======== DATA UNDER STUDY

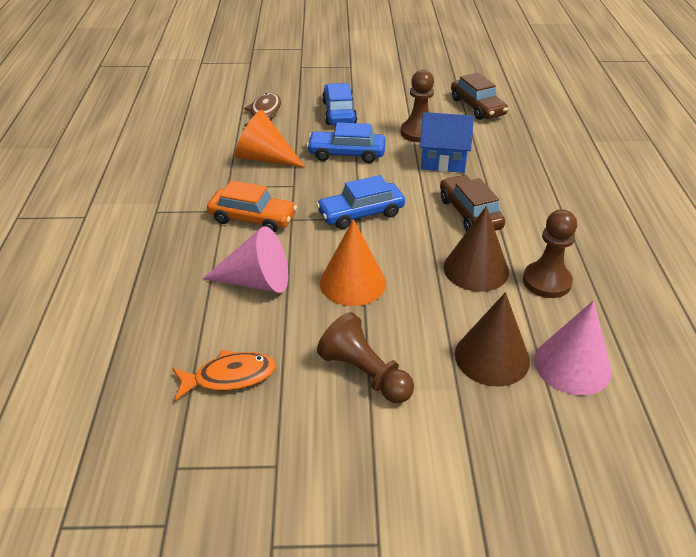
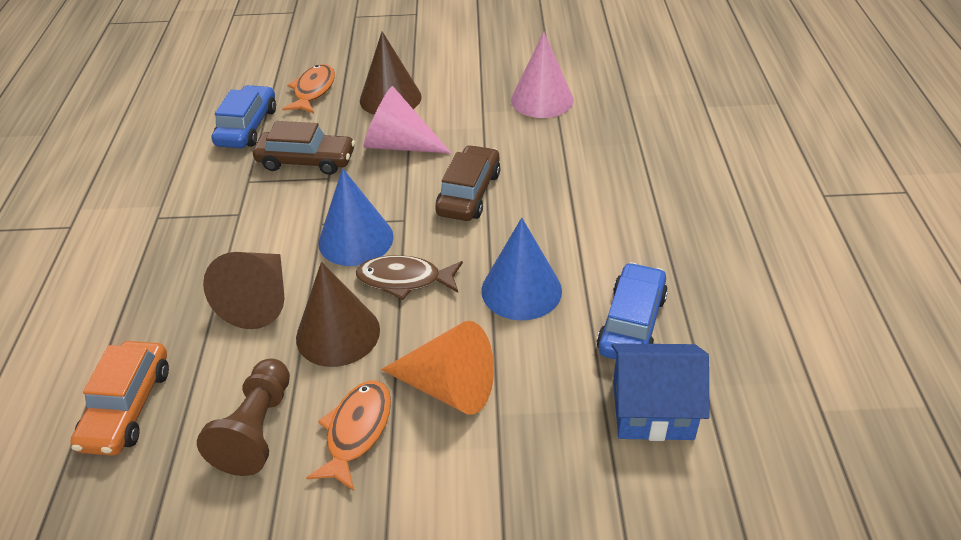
blue car: 3 -> 2
blue cone: 0 -> 2
brown cone: 2 -> 3
brown pawn: 3 -> 1
orange cone: 2 -> 1
orange fish: 1 -> 2

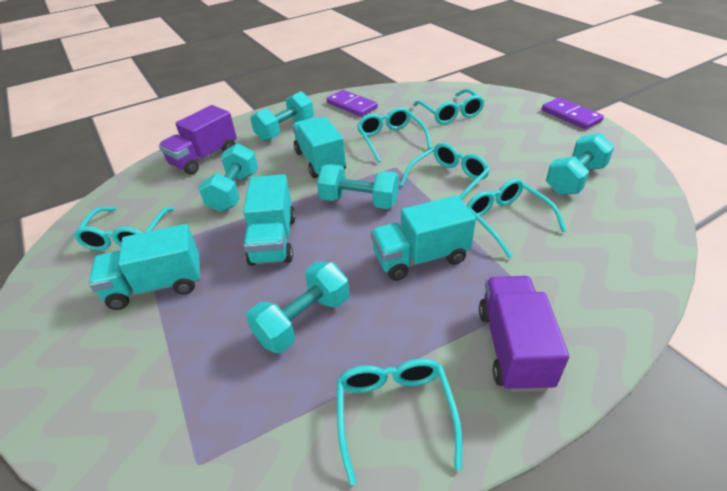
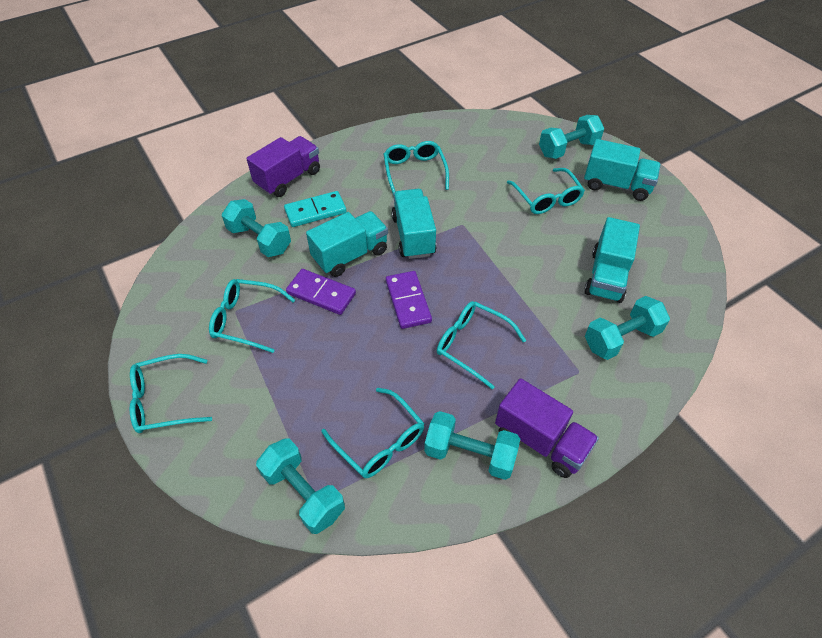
turquoise domino: 0 -> 1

================

■ WORK TASK ■
All lines from the one containing "brown cone: 2 -> 3" to the last line of the data above, both included, should be printed exactly, and the pictures should not appear.

■ FINISHED EXERCISE ■
brown cone: 2 -> 3
brown pawn: 3 -> 1
orange cone: 2 -> 1
orange fish: 1 -> 2

turquoise domino: 0 -> 1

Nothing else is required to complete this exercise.